— Required action —
Restate all of the entries exactly. Any picture in them should be skipped.

— Given data —
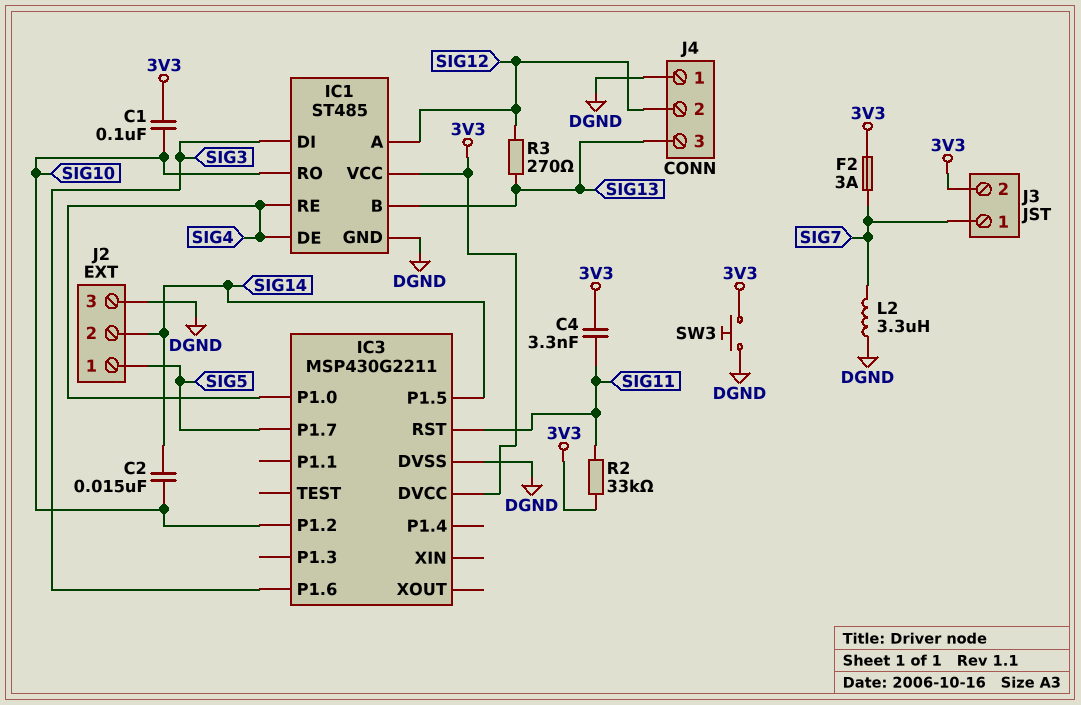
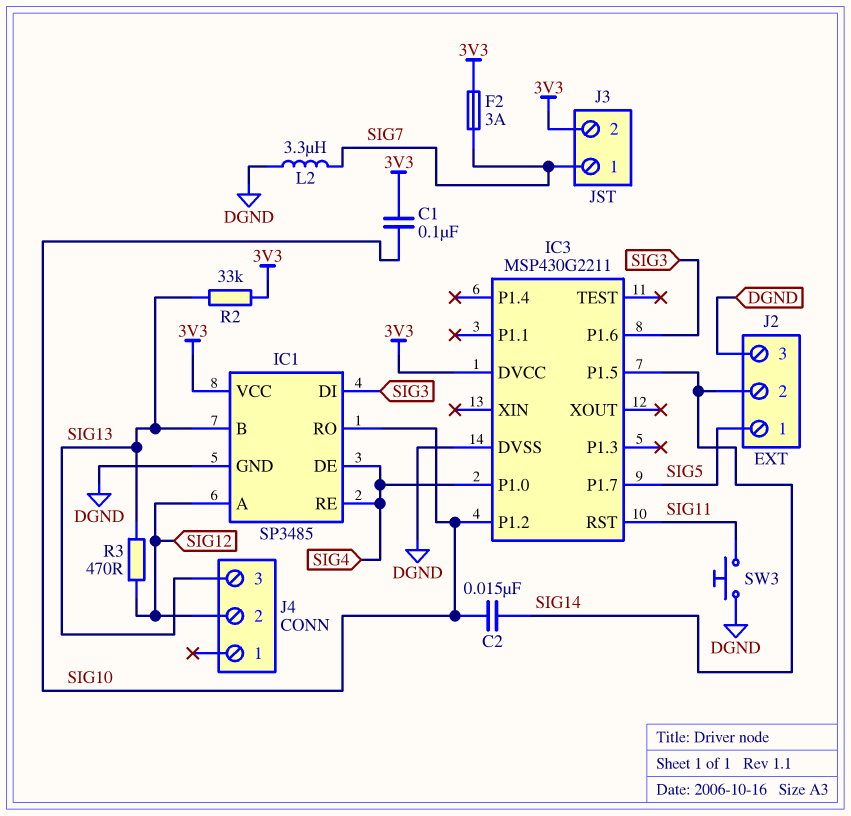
C4: 3.3nF (3V3, SIG11) -> none
IC1: ST485 -> SP3485
J4 pin 1: DGND -> none
R2: 33k (3V3, SIG11) -> 33k (3V3, SIG13)
R3: 270 (SIG12, SIG13) -> 470 (SIG12, SIG13)
SW3: button (3V3, DGND) -> button (DGND, SIG11)

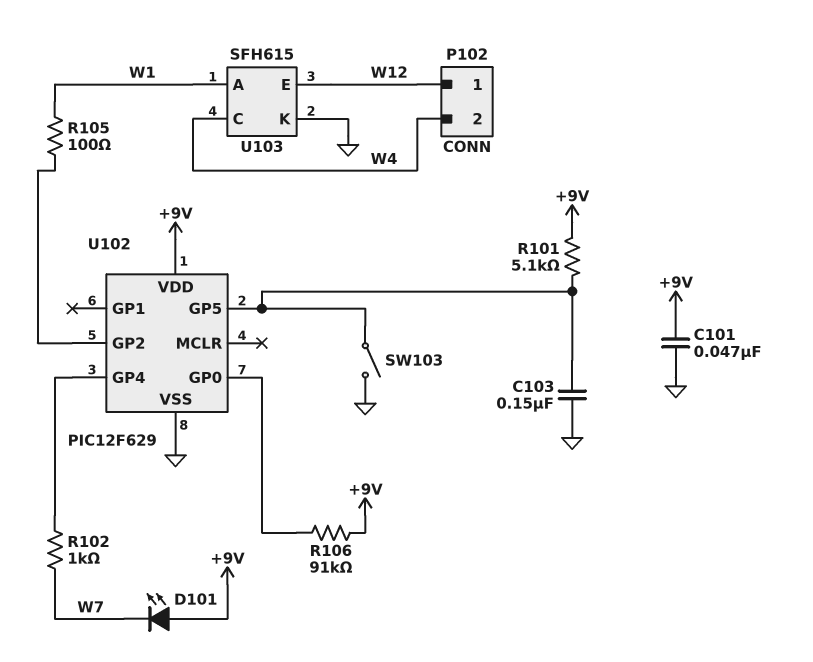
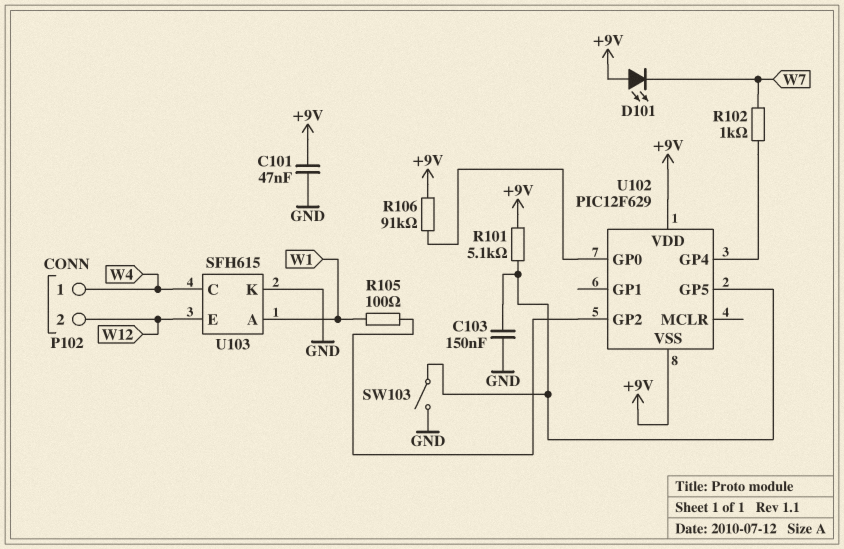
P102 pin 1: W12 -> W4
P102 pin 2: W4 -> W12
U102 pin VSS: GND -> +9V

— Response —
C4: 3.3nF (3V3, SIG11) -> none
IC1: ST485 -> SP3485
J4 pin 1: DGND -> none
R2: 33k (3V3, SIG11) -> 33k (3V3, SIG13)
R3: 270 (SIG12, SIG13) -> 470 (SIG12, SIG13)
SW3: button (3V3, DGND) -> button (DGND, SIG11)

P102 pin 1: W12 -> W4
P102 pin 2: W4 -> W12
U102 pin VSS: GND -> +9V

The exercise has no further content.